'''

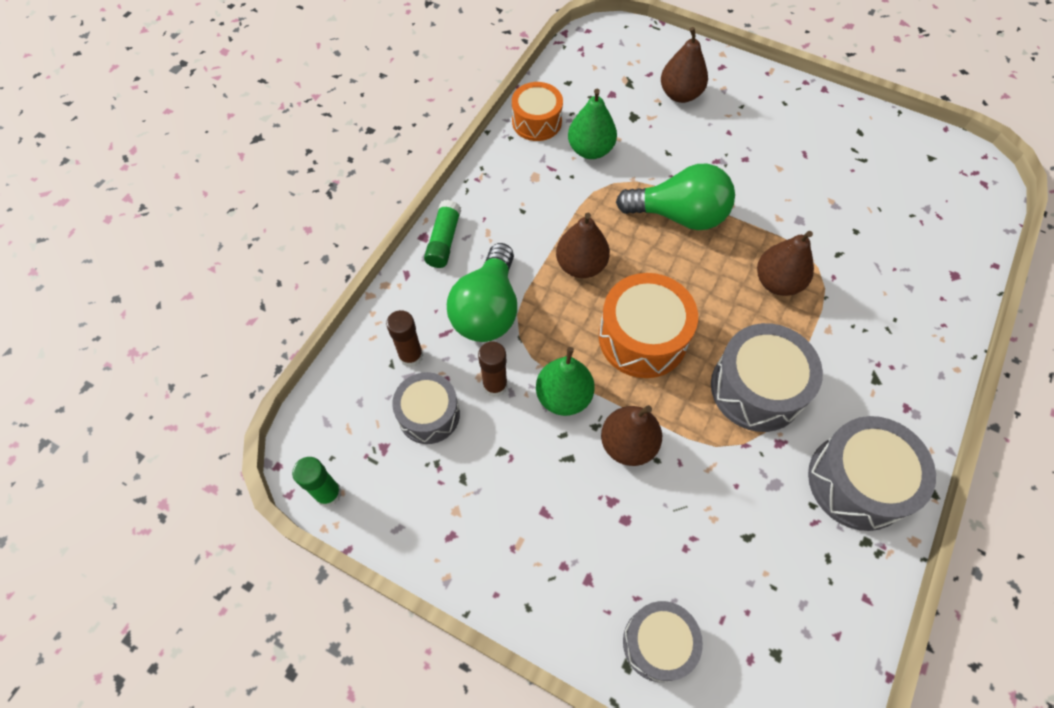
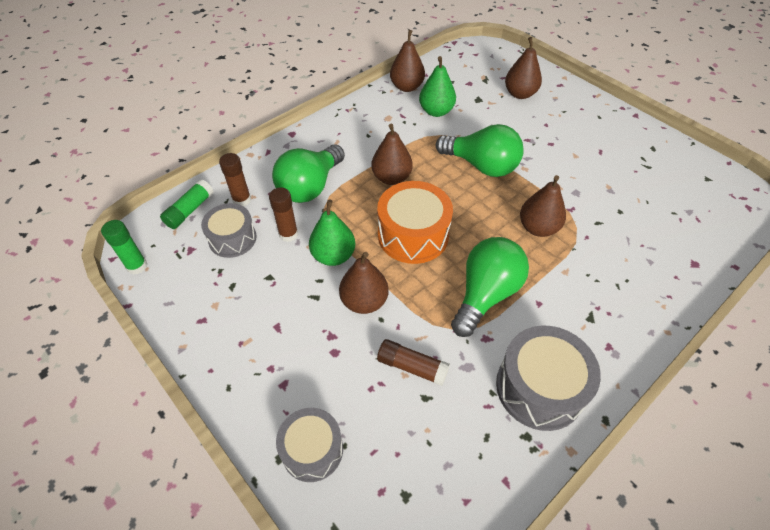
camera: 20 degrees right, 10 degrees down
(444, 240) = (304, 139): green glue stick -> green glue stick (190, 210)
(536, 122) = (407, 87): orange drum -> brown pear
(717, 506) = (412, 367): none -> brown glue stick
(756, 388) = (485, 294): grey drum -> green light bulb

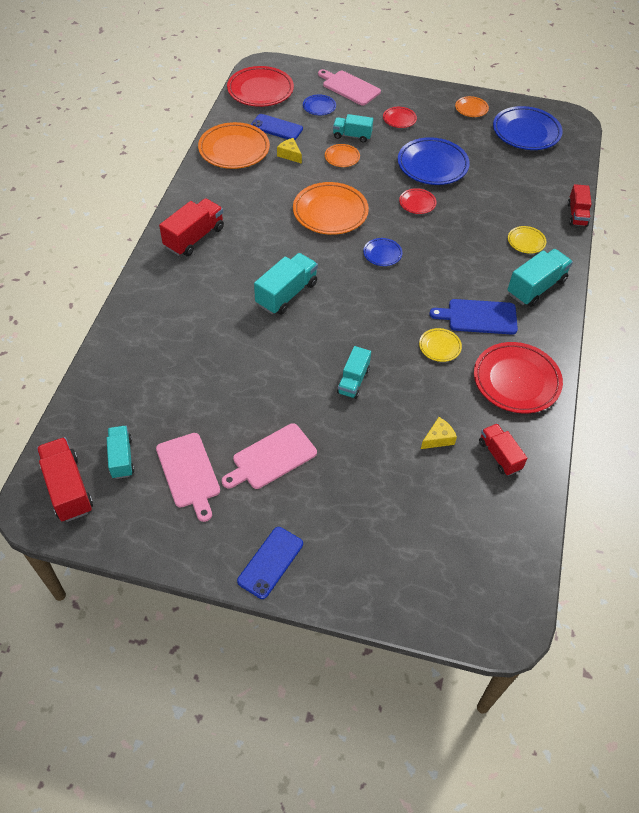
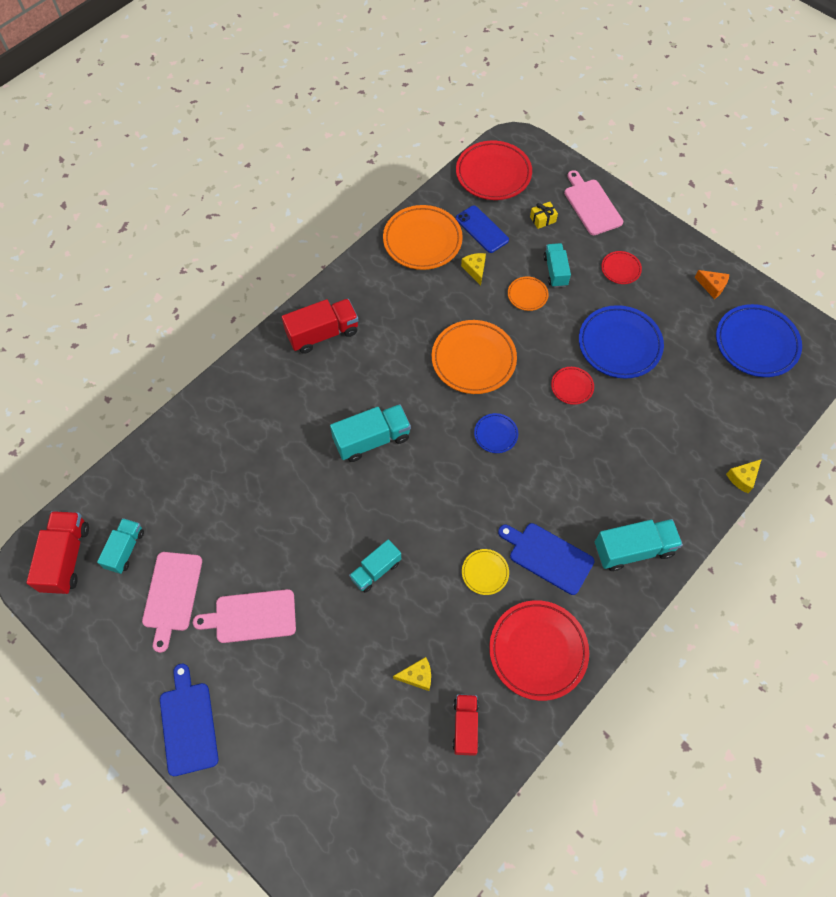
camera: 30 degrees right, 10 degrees up
(270, 562) = (188, 724): blue phone -> blue cutting board
(319, 107) = (542, 219): blue plate -> yellow gift
(352, 136) = (555, 271): turquoise truck -> turquoise truck turned 45 degrees clockwise
(471, 109) = (712, 286): orange plate -> orange cheese
(526, 241) = (660, 487): yellow plate -> none
(577, 214) = (742, 478): red truck -> yellow cheese

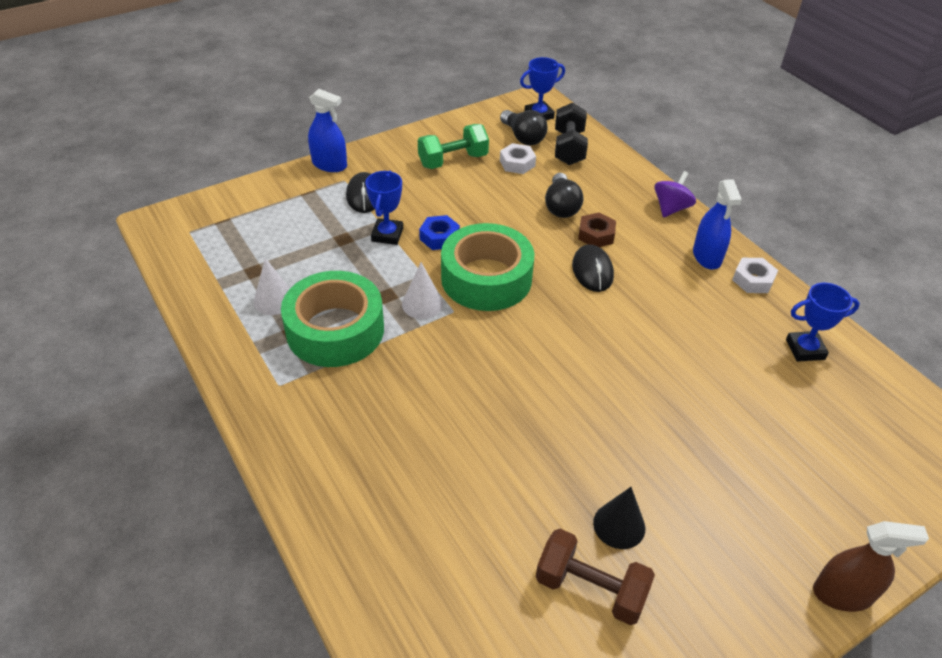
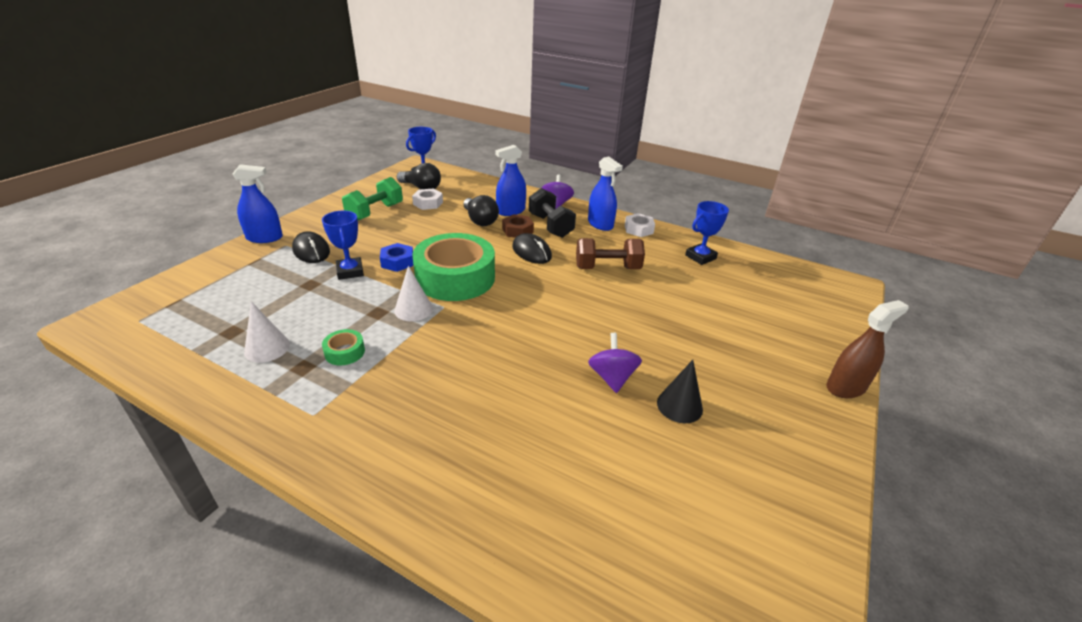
camera: 30 degrees left, 10 degrees down
(335, 330) = (345, 352): green tape -> green tape, size x0.40
(569, 148) = (460, 187): black dumbbell -> black dumbbell (550, 226)
(570, 463) = (612, 377): none -> purple spinning top
(590, 588) = (696, 460): brown dumbbell -> brown dumbbell (607, 268)
(607, 203) = (511, 211): none -> blue spray bottle

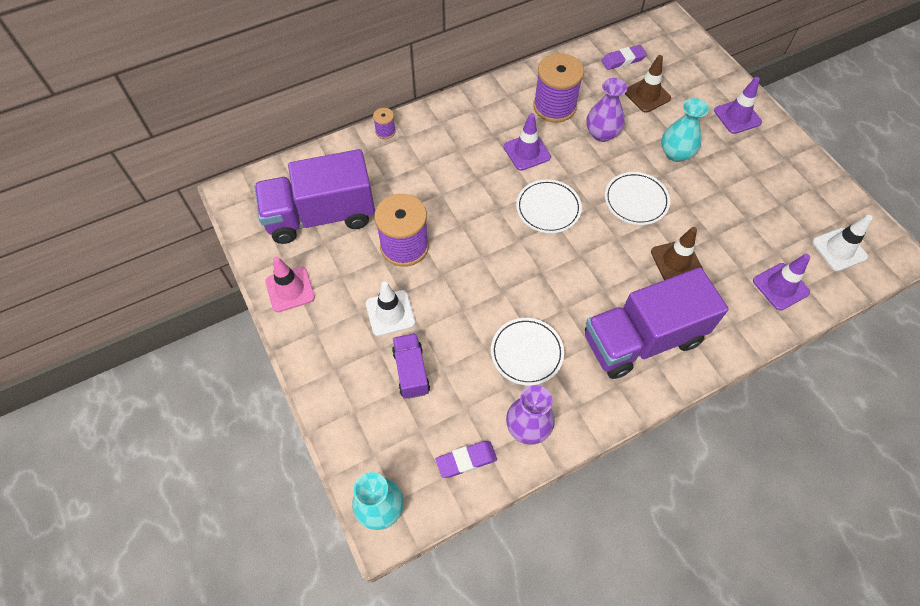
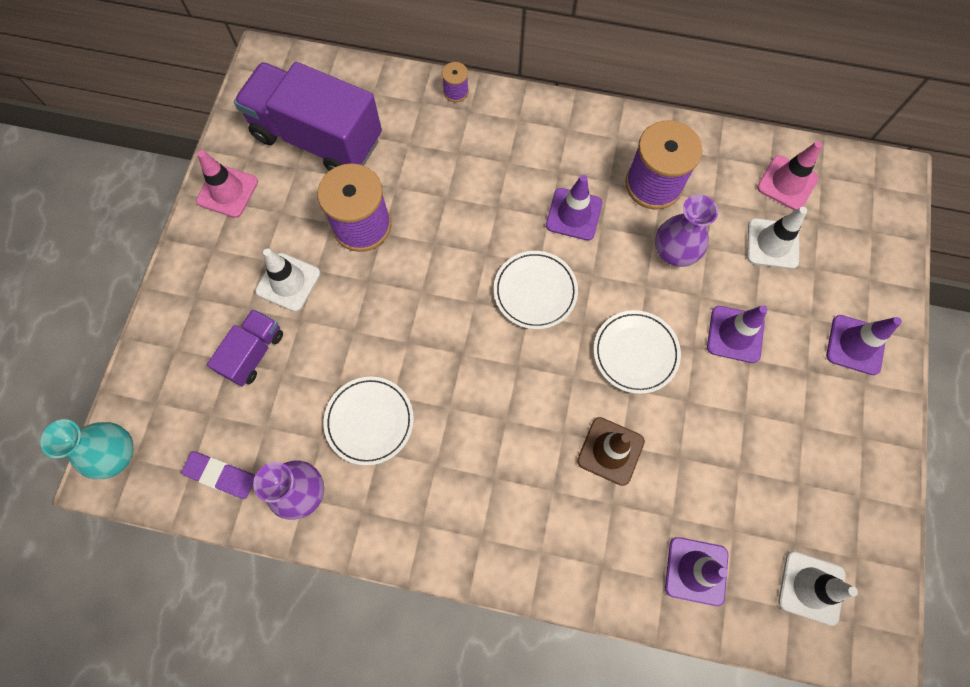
camera: 40 degrees right, 10 degrees up
(623, 60) = (787, 183): purple eraser -> pink traffic cone
(642, 339) = (491, 501): purple truck -> none
(647, 95) = (772, 244): brown traffic cone -> white traffic cone
(676, 153) = (735, 334): turquoise vase -> purple traffic cone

'''

Directions: What lines above contain "cone"? Copy them out.

Solution below:
(623, 60) = (787, 183): purple eraser -> pink traffic cone
(647, 95) = (772, 244): brown traffic cone -> white traffic cone
(676, 153) = (735, 334): turquoise vase -> purple traffic cone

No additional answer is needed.